Description of the task => Find the word "none" in the records and copy every line where it occurs.
━━━━
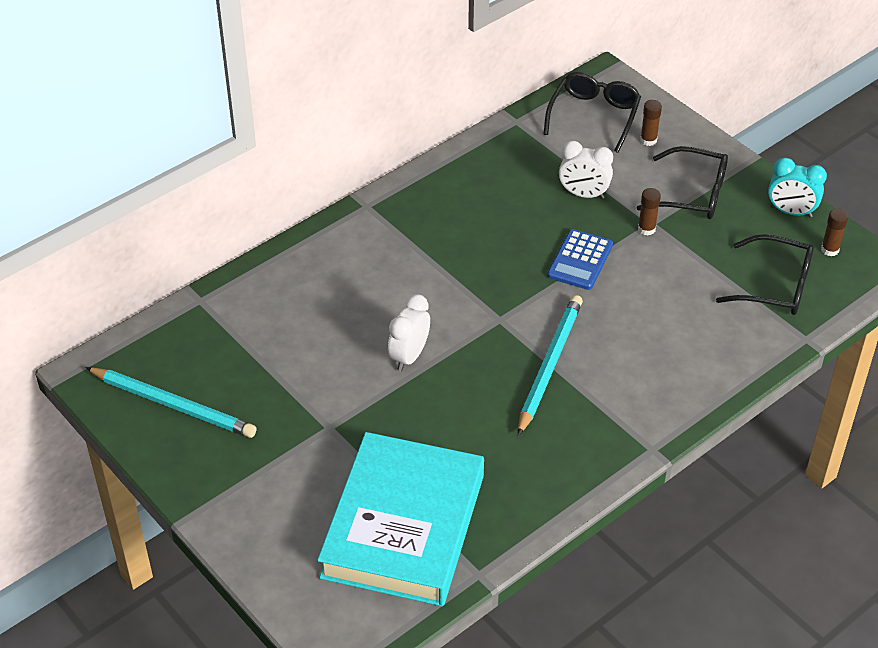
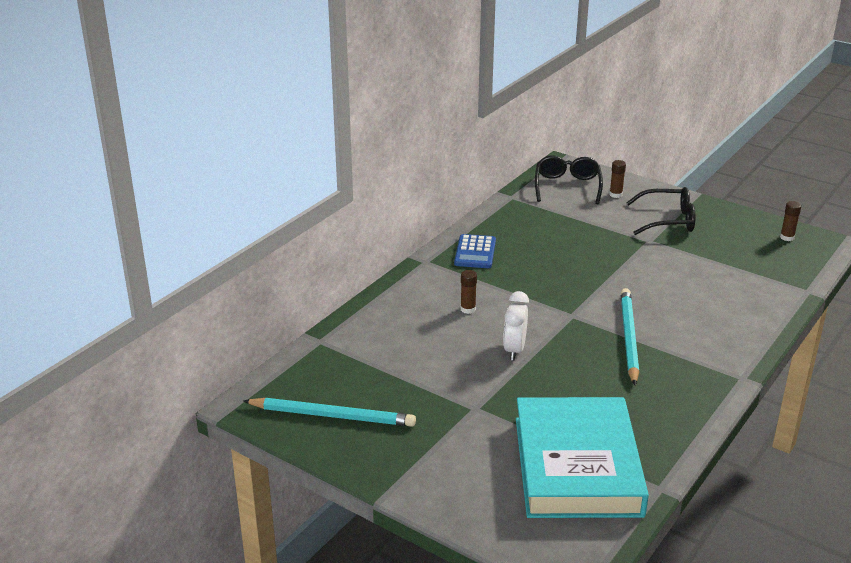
camera: 15 degrees left, 15 degrees down
(580, 260) = (610, 270): blue calculator -> blue calculator (475, 252)
(583, 194) = (588, 231): white clock -> none
(646, 229) = (648, 245): brown glue stick -> brown glue stick (468, 309)
(775, 286) = (764, 264): black glasses -> none
(791, 212) = (744, 220): turquoise clock -> none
━━━━
Problem solution =>
(583, 194) = (588, 231): white clock -> none
(775, 286) = (764, 264): black glasses -> none
(791, 212) = (744, 220): turquoise clock -> none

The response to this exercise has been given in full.